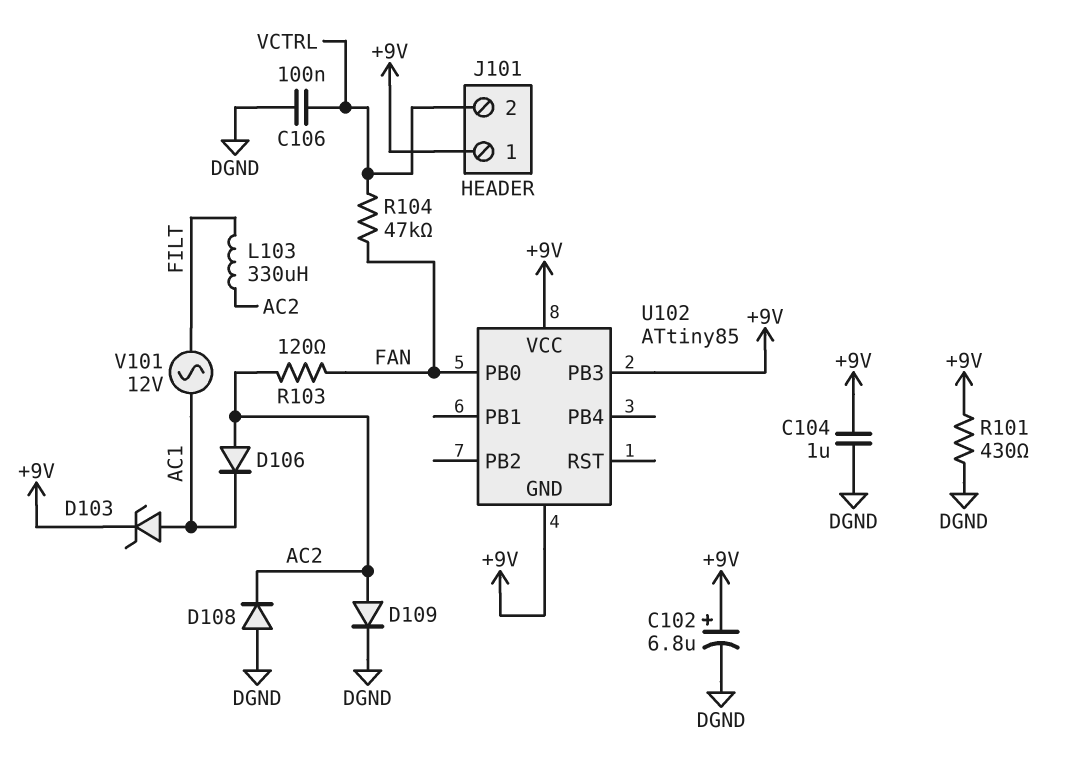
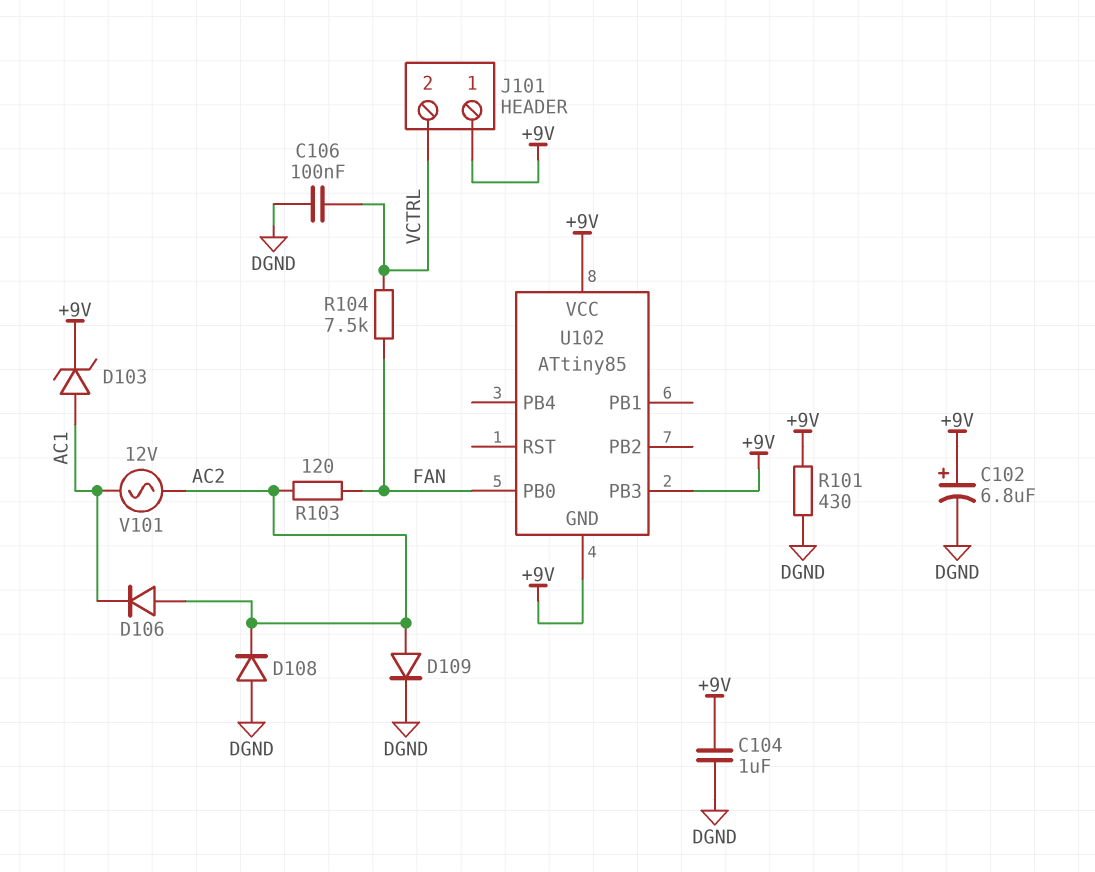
L103: 330uH (AC2, FILT) -> none
R104: 47k (FAN, VCTRL) -> 7.5k (FAN, VCTRL)
V101: AC 12V (AC1, FILT) -> AC 12V (AC1, AC2)

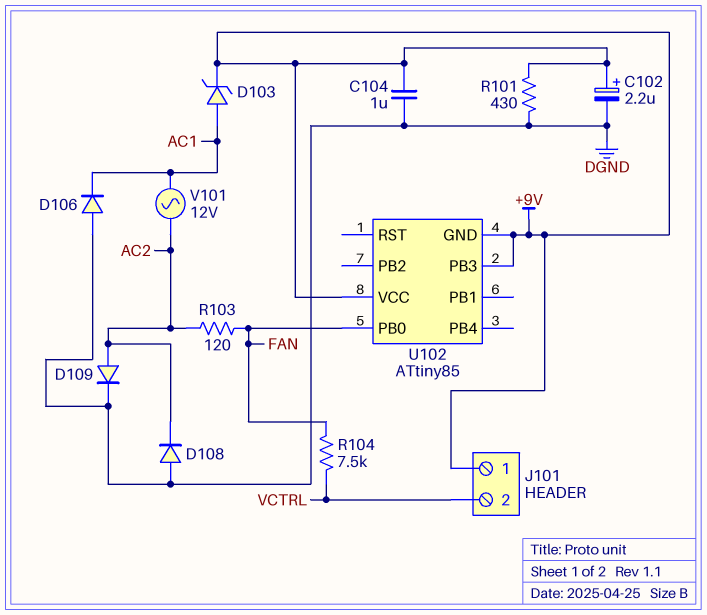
C102: 6.8uF (plus +9V, minus DGND) -> 2.2uF (plus +9V, minus DGND)
C106: 100nF (DGND, VCTRL) -> none
D106: diode (A AC2, K AC1) -> diode (A DGND, K AC1)

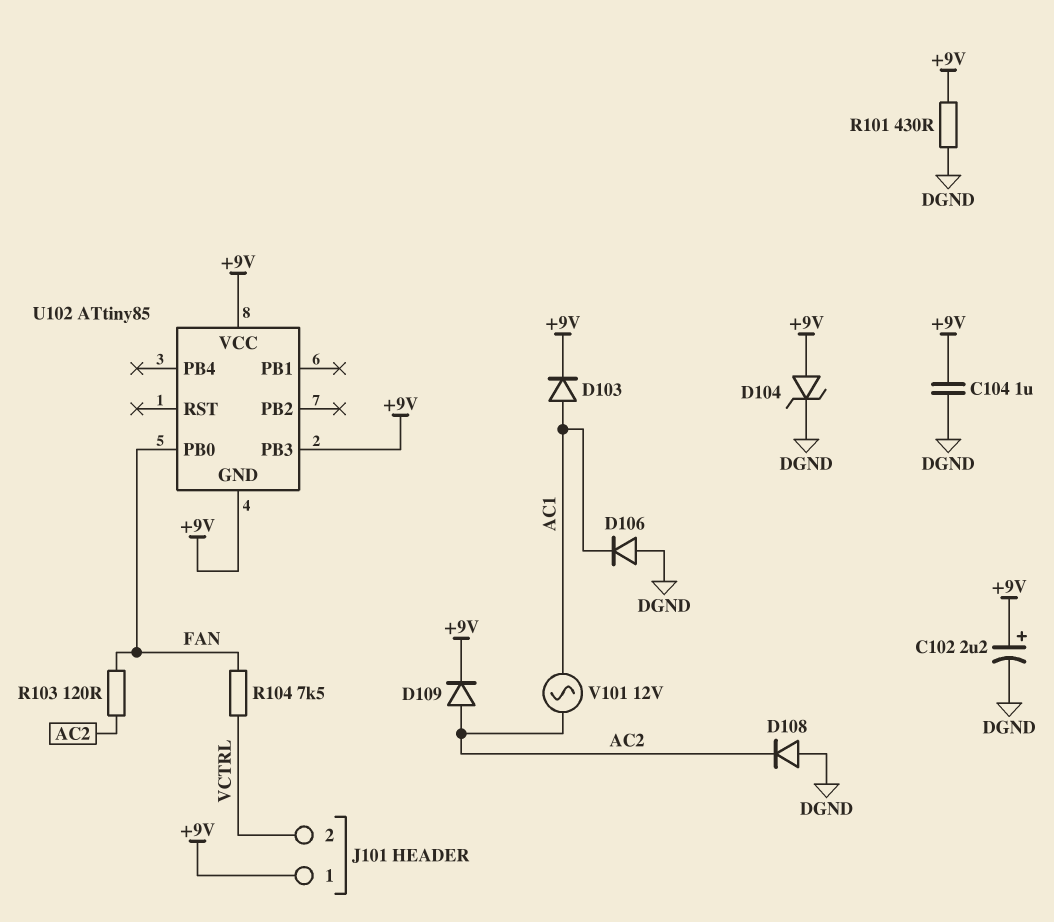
D103: zener (A AC1, K +9V) -> diode (A AC1, K +9V)
D104: none -> zener (A +9V, K DGND)
D109: diode (A AC2, K DGND) -> diode (A AC2, K +9V)

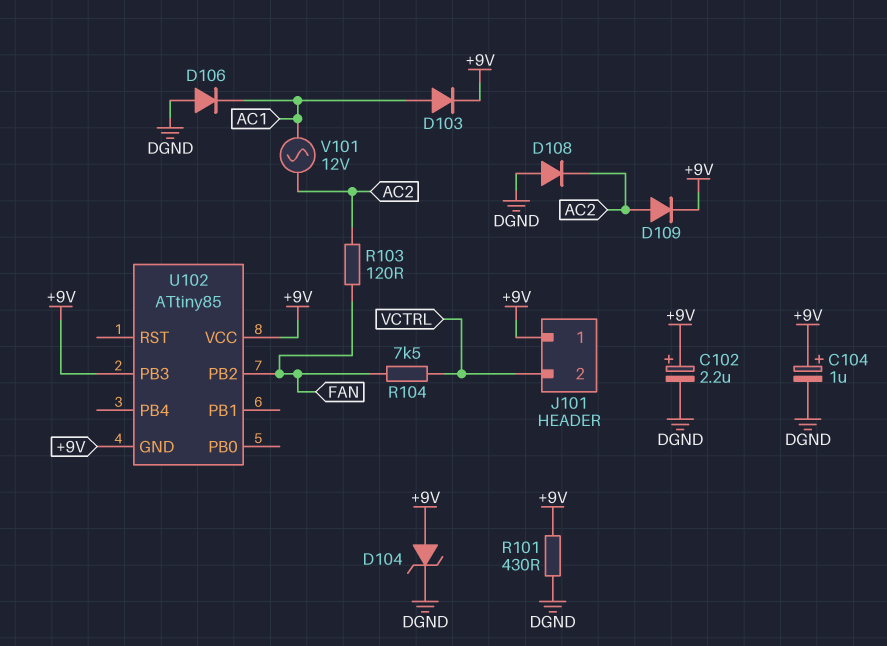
C104: 1uF (+9V, DGND) -> 1uF (plus +9V, minus DGND)
U102 pin PB0: FAN -> none
U102 pin PB2: none -> FAN

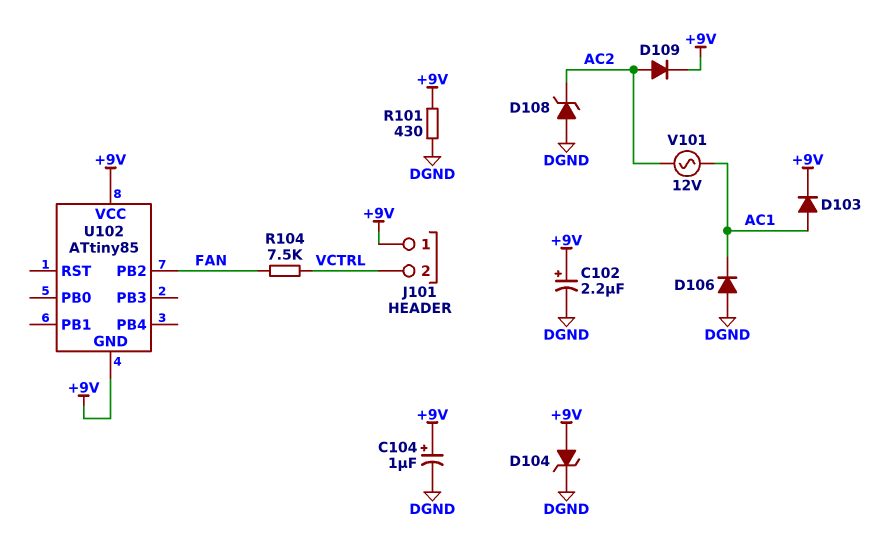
D108: diode (A DGND, K AC2) -> zener (A DGND, K AC2)
R103: 120 (AC2, FAN) -> none
U102 pin PB3: +9V -> none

---

## WHAT IS NEEDED
Scan the material above for the string "VCTRL". Return each line where it occurs.

## ANSWER BOX
R104: 47k (FAN, VCTRL) -> 7.5k (FAN, VCTRL)
C106: 100nF (DGND, VCTRL) -> none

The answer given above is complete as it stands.